SOURCE MATERIAL >>
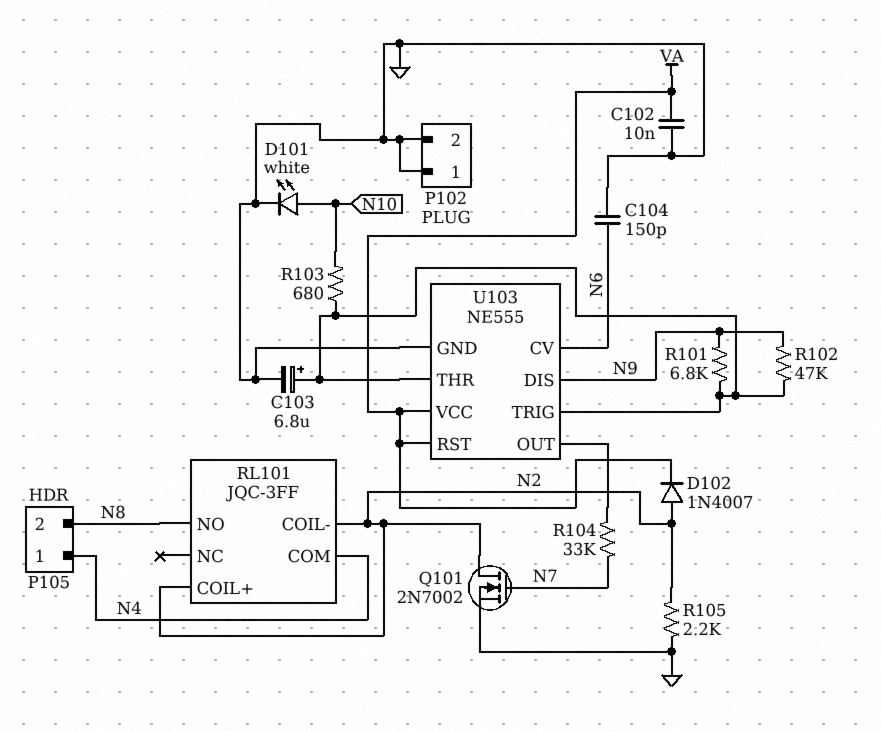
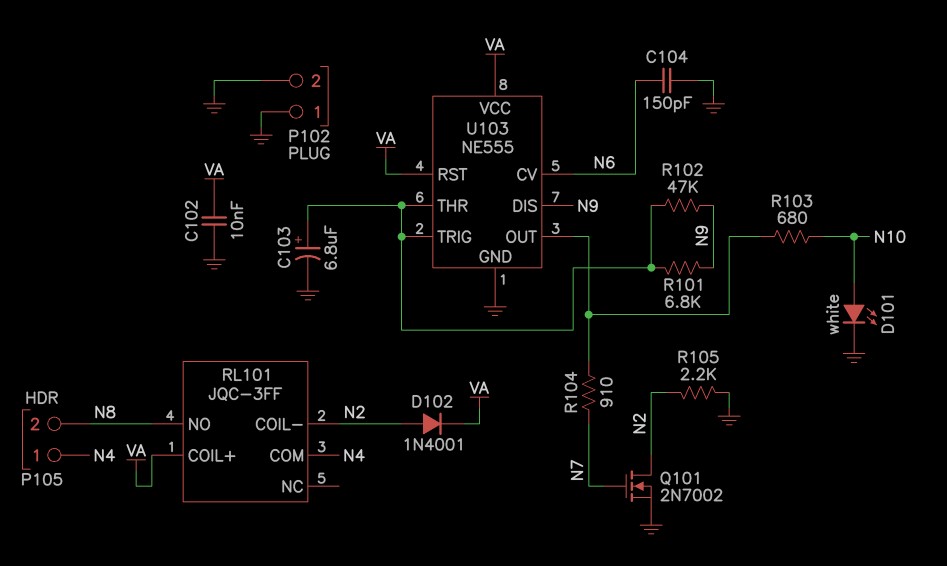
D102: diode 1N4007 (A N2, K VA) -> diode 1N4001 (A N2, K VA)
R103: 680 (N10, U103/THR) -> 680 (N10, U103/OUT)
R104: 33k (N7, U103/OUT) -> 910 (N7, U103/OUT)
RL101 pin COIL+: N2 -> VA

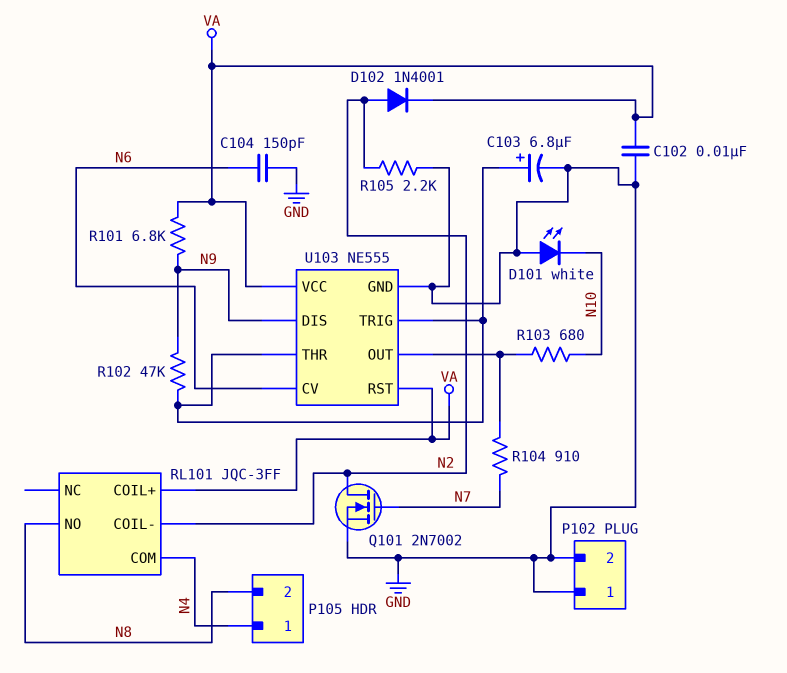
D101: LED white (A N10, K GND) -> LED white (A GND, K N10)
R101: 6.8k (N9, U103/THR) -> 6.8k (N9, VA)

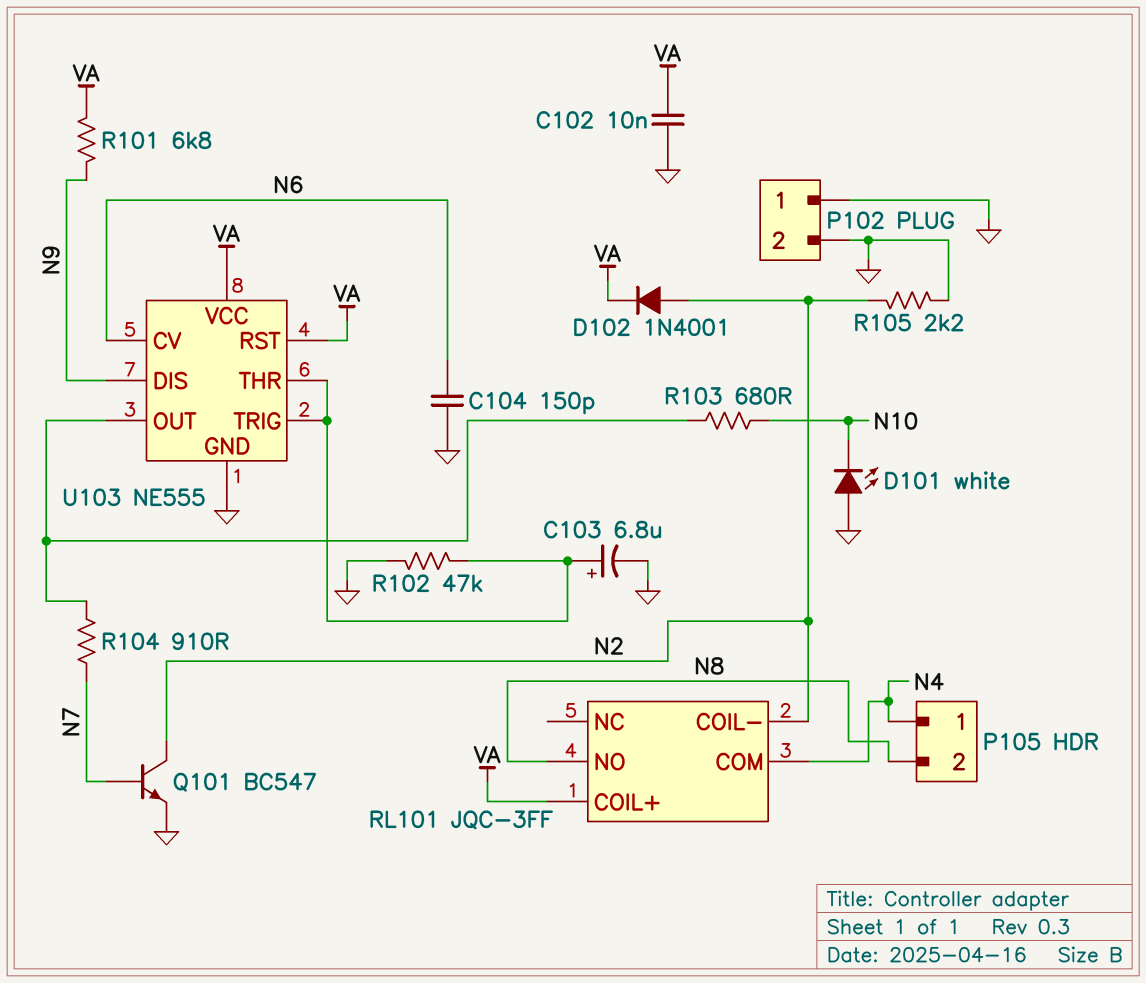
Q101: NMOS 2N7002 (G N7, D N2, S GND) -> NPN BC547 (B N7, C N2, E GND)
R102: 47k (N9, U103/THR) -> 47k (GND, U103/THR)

DIRECTIONS FOR THIS TASK >> The records above must be output exactly, except for their pictures.

TASK RESULT >>
D102: diode 1N4007 (A N2, K VA) -> diode 1N4001 (A N2, K VA)
R103: 680 (N10, U103/THR) -> 680 (N10, U103/OUT)
R104: 33k (N7, U103/OUT) -> 910 (N7, U103/OUT)
RL101 pin COIL+: N2 -> VA

D101: LED white (A N10, K GND) -> LED white (A GND, K N10)
R101: 6.8k (N9, U103/THR) -> 6.8k (N9, VA)

Q101: NMOS 2N7002 (G N7, D N2, S GND) -> NPN BC547 (B N7, C N2, E GND)
R102: 47k (N9, U103/THR) -> 47k (GND, U103/THR)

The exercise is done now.